- EXERCISE AIM: Your job with the data below: print everything from the line that holds "green donut: [126,161,183,200]" down to the line that holds "red pear: [290,110,354,154]", ends included, exactly, and nothing else.

- DATA FOR REVIEW:
--------------------
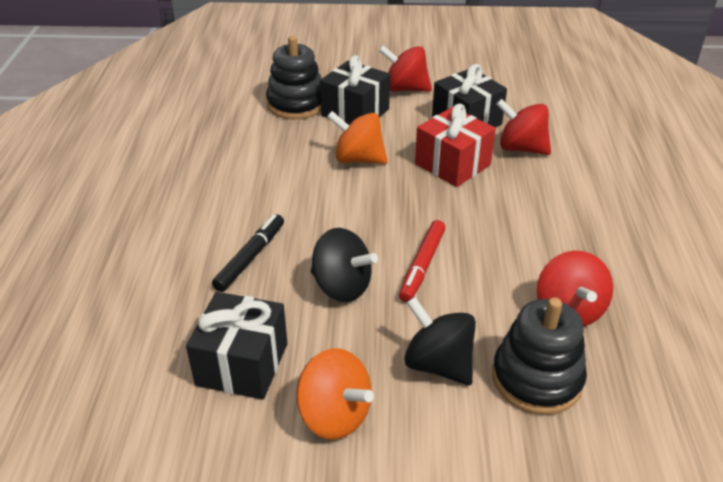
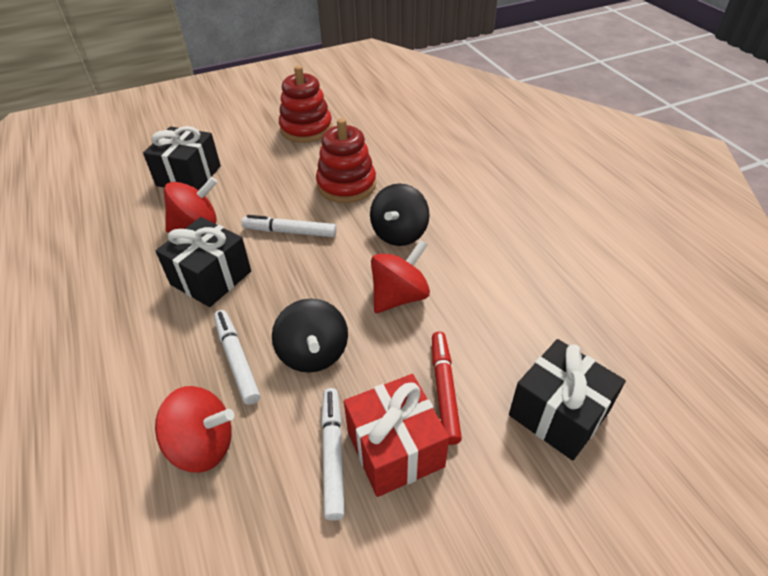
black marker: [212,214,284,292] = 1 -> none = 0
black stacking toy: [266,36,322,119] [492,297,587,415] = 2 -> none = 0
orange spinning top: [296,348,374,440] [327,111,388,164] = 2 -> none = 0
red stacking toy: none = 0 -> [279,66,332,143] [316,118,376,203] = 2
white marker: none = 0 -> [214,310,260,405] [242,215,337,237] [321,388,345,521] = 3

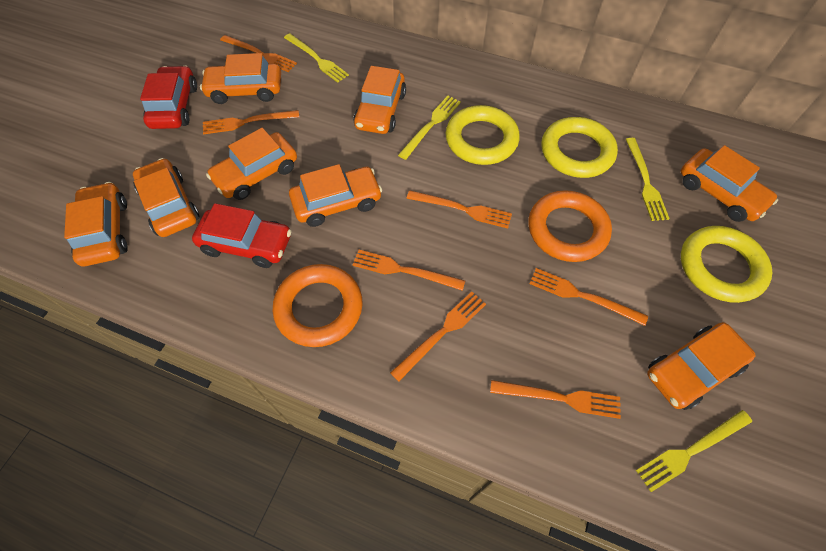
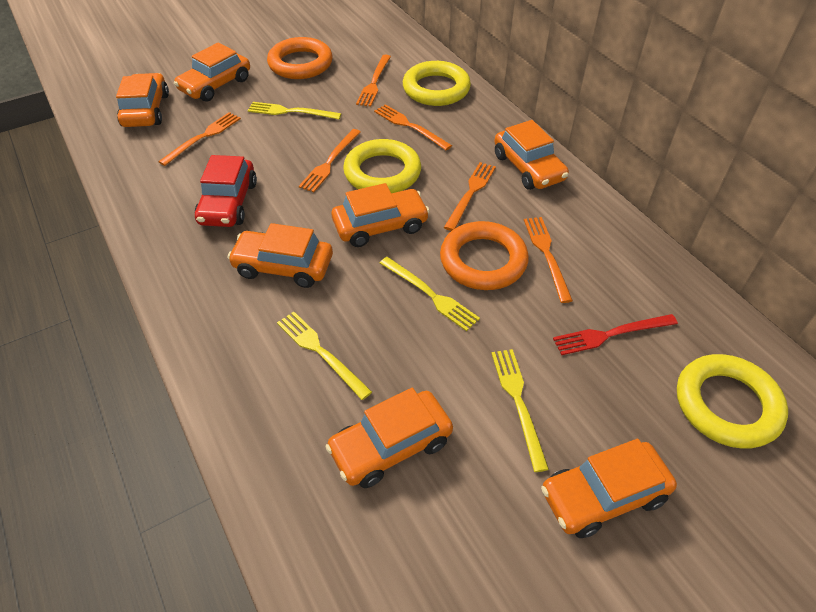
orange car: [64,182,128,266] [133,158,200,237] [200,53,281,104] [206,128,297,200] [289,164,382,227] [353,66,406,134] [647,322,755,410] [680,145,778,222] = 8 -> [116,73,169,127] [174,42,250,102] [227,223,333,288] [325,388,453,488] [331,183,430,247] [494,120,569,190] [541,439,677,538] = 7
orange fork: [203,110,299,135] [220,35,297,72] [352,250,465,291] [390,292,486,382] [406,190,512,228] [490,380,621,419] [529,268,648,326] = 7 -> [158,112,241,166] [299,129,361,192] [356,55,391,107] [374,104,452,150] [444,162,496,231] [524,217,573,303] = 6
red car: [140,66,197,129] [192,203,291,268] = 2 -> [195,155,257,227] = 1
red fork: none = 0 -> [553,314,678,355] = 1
--------------------
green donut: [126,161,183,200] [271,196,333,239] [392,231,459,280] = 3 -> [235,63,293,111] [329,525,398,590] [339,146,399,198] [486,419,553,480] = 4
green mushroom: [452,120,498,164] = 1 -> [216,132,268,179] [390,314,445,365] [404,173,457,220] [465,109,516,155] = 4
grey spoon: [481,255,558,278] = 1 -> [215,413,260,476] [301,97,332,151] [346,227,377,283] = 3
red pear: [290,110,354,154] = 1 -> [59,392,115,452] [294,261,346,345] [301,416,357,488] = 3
--------------------
- WRITTEN RESPONSE:
green donut: [126,161,183,200] [271,196,333,239] [392,231,459,280] = 3 -> [235,63,293,111] [329,525,398,590] [339,146,399,198] [486,419,553,480] = 4
green mushroom: [452,120,498,164] = 1 -> [216,132,268,179] [390,314,445,365] [404,173,457,220] [465,109,516,155] = 4
grey spoon: [481,255,558,278] = 1 -> [215,413,260,476] [301,97,332,151] [346,227,377,283] = 3
red pear: [290,110,354,154] = 1 -> [59,392,115,452] [294,261,346,345] [301,416,357,488] = 3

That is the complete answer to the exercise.